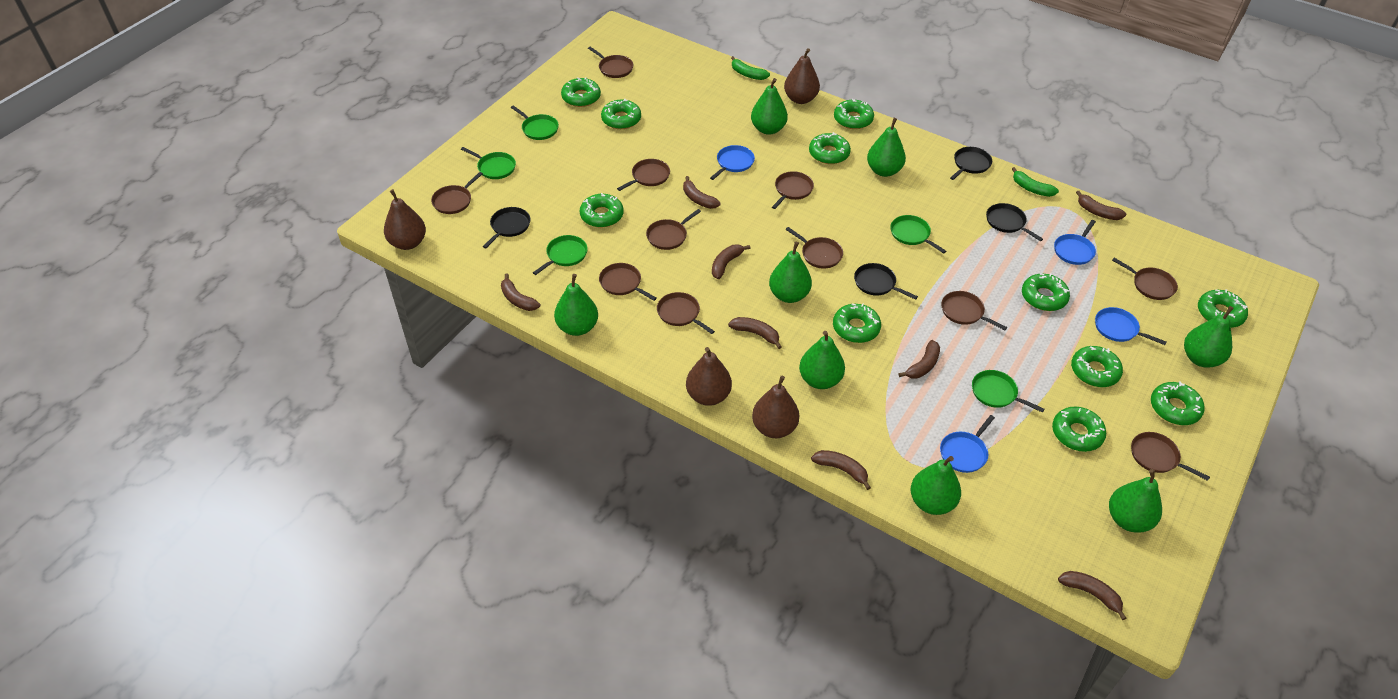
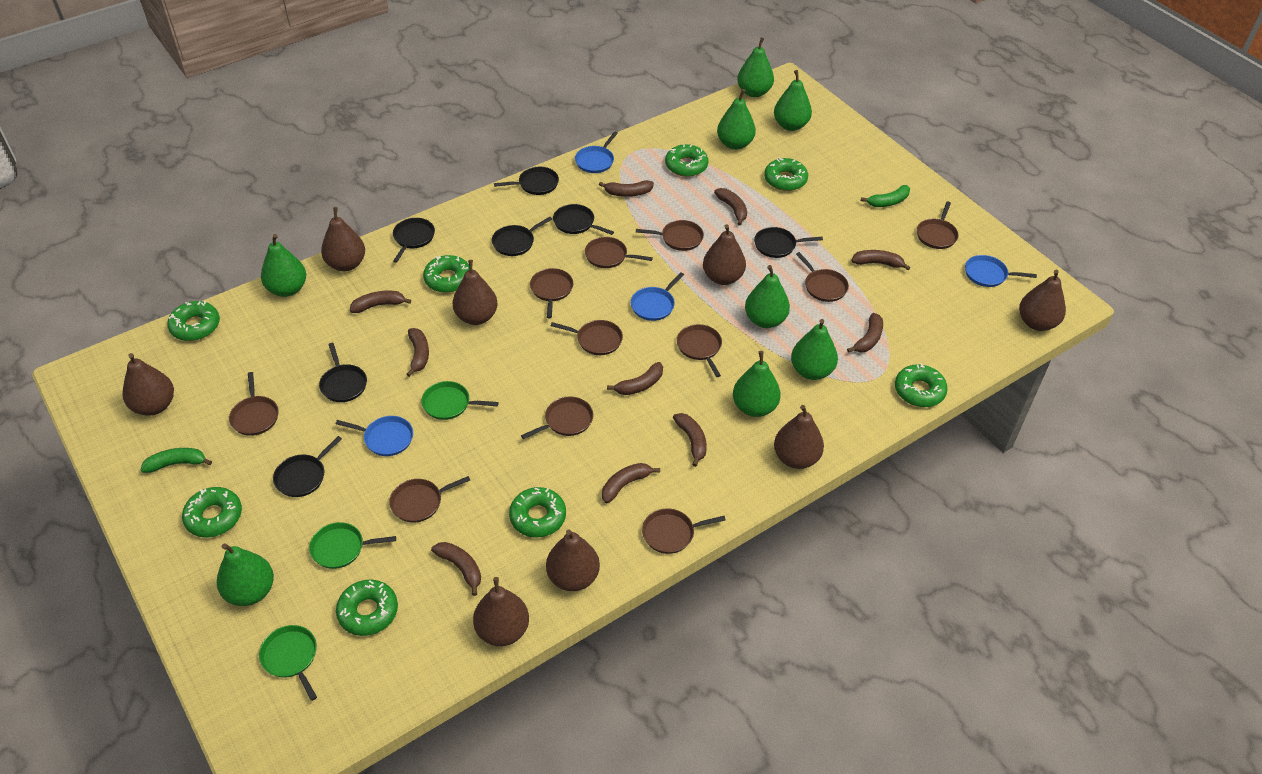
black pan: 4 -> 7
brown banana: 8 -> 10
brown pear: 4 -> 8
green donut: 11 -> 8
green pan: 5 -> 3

***

◆ Instructions to follow:
Pictures stay out; print everything else in the data exactly.

◆ Response area:
black pan: 4 -> 7
brown banana: 8 -> 10
brown pear: 4 -> 8
green donut: 11 -> 8
green pan: 5 -> 3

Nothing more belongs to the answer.